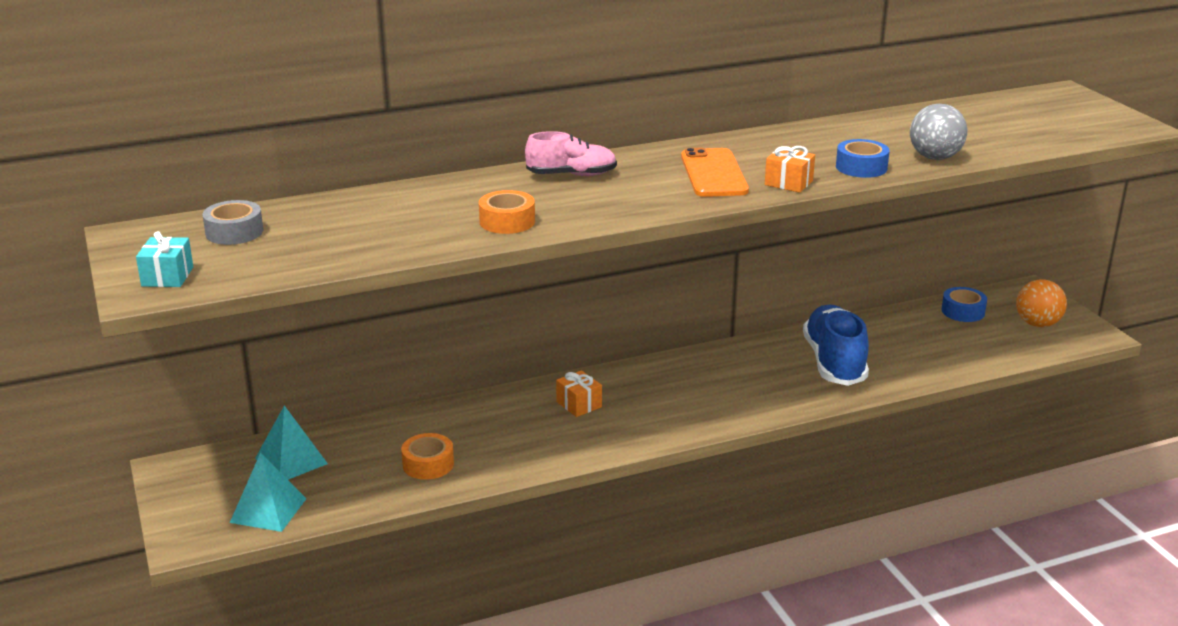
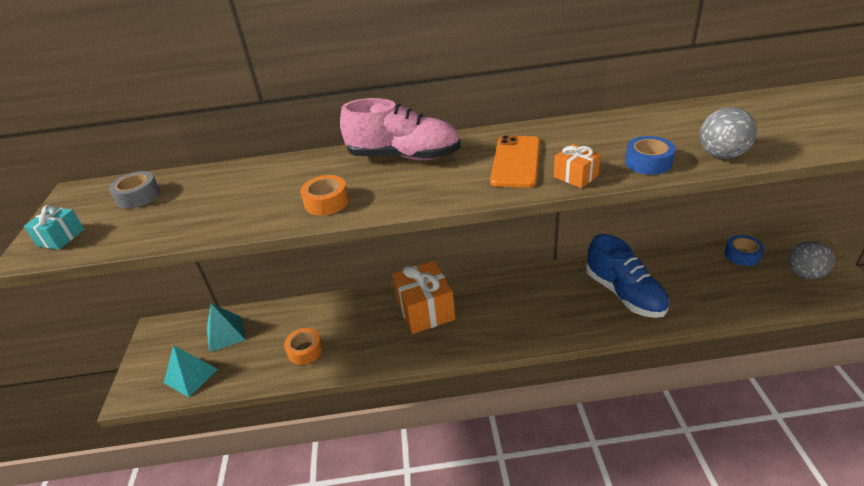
camera: 20 degrees right, 10 degrees up
(571, 175) = (404, 156): pink shoe -> pink shoe, size x1.64
(579, 404) = (425, 310): orange gift -> orange gift, size x2.04
(834, 362) = (624, 294): blue shoe -> blue shoe turned 135 degrees clockwise
(1037, 324) = (804, 274): orange ball -> grey ball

==*==

- _YOUR GOAL_: The entries are to be printed exactly as written; the pictures are to be left out.

- _FINISHED EXERCISE_:
camera: 20 degrees right, 10 degrees up
(571, 175) = (404, 156): pink shoe -> pink shoe, size x1.64
(579, 404) = (425, 310): orange gift -> orange gift, size x2.04
(834, 362) = (624, 294): blue shoe -> blue shoe turned 135 degrees clockwise
(1037, 324) = (804, 274): orange ball -> grey ball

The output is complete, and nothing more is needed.